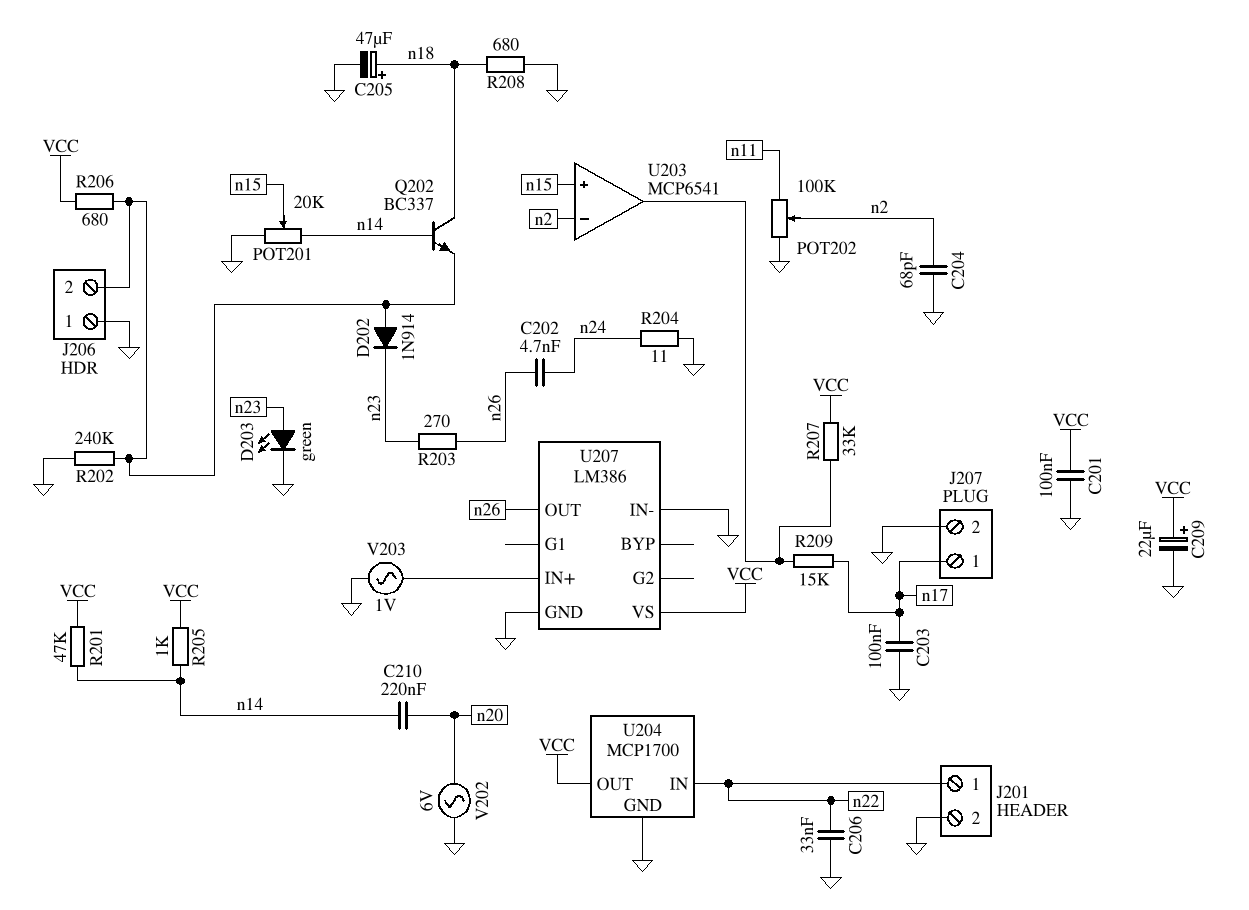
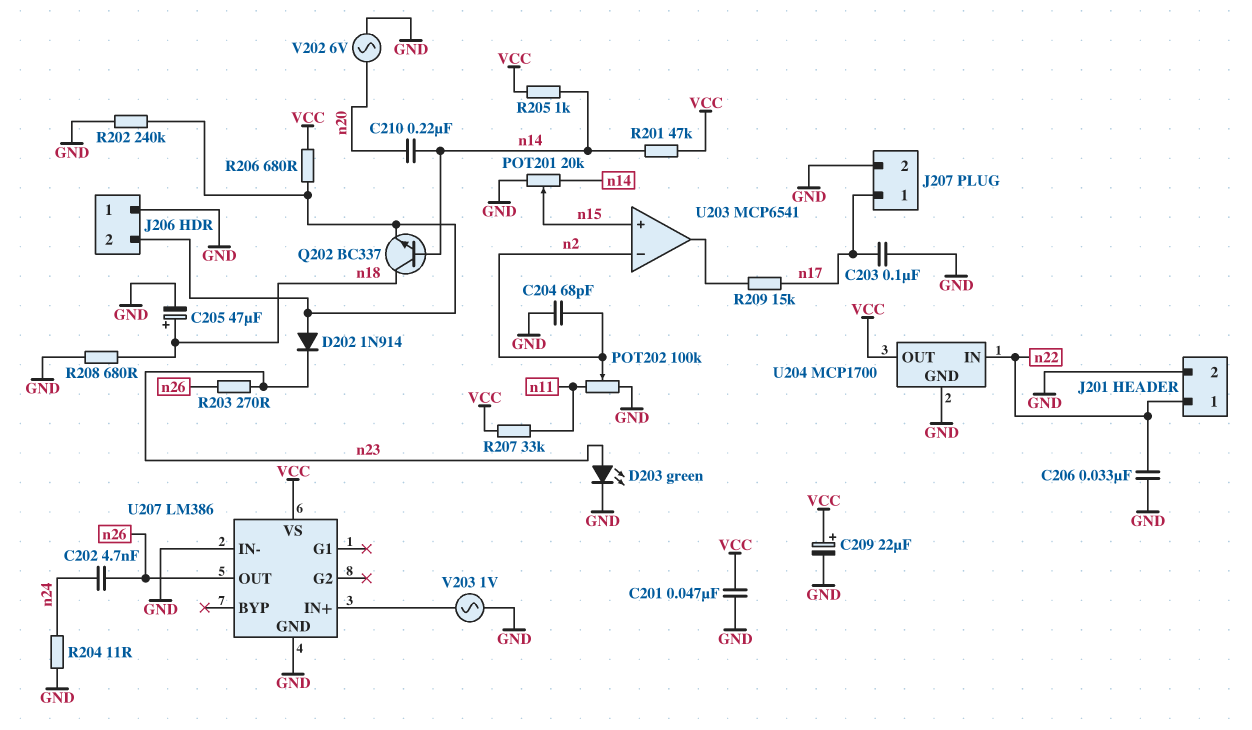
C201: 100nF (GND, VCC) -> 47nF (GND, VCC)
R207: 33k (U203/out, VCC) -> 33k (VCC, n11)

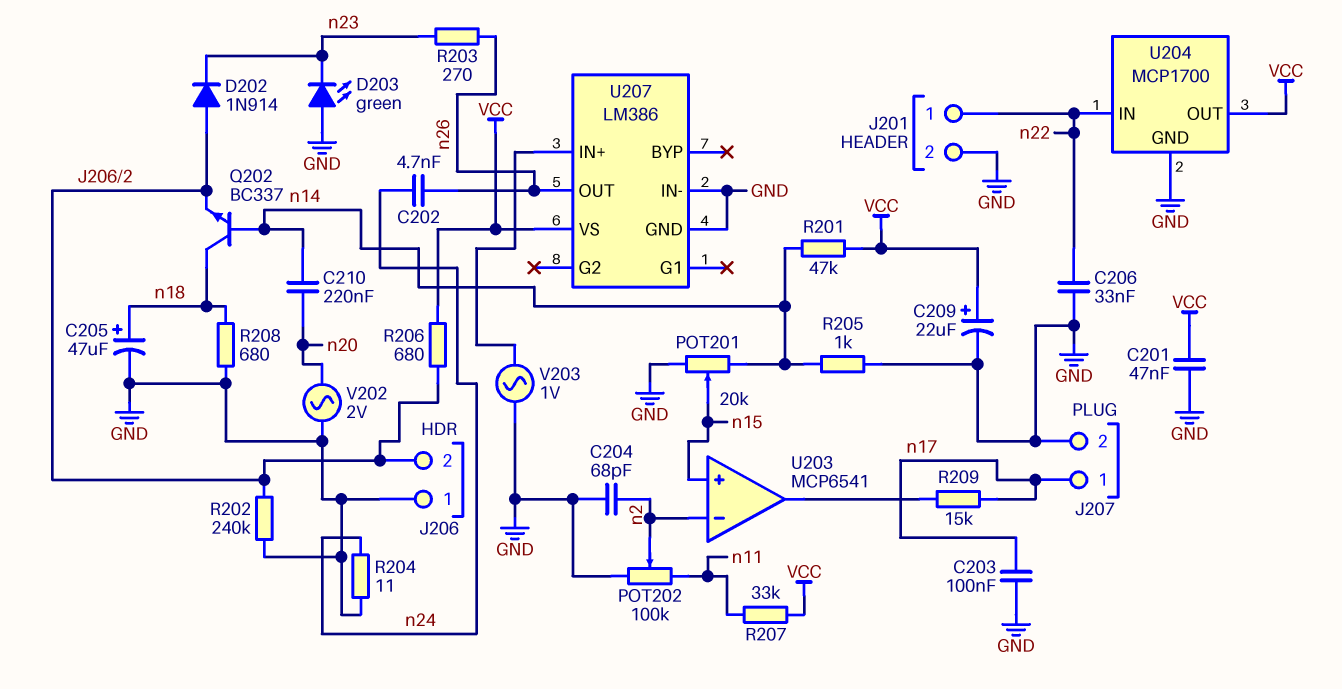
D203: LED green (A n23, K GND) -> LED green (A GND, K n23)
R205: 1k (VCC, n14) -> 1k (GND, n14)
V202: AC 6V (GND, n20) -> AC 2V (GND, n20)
──────
● **Exercise**
None of the images should be copied, but every entry must be given again exactly.

● **Your solution**
C201: 100nF (GND, VCC) -> 47nF (GND, VCC)
R207: 33k (U203/out, VCC) -> 33k (VCC, n11)

D203: LED green (A n23, K GND) -> LED green (A GND, K n23)
R205: 1k (VCC, n14) -> 1k (GND, n14)
V202: AC 6V (GND, n20) -> AC 2V (GND, n20)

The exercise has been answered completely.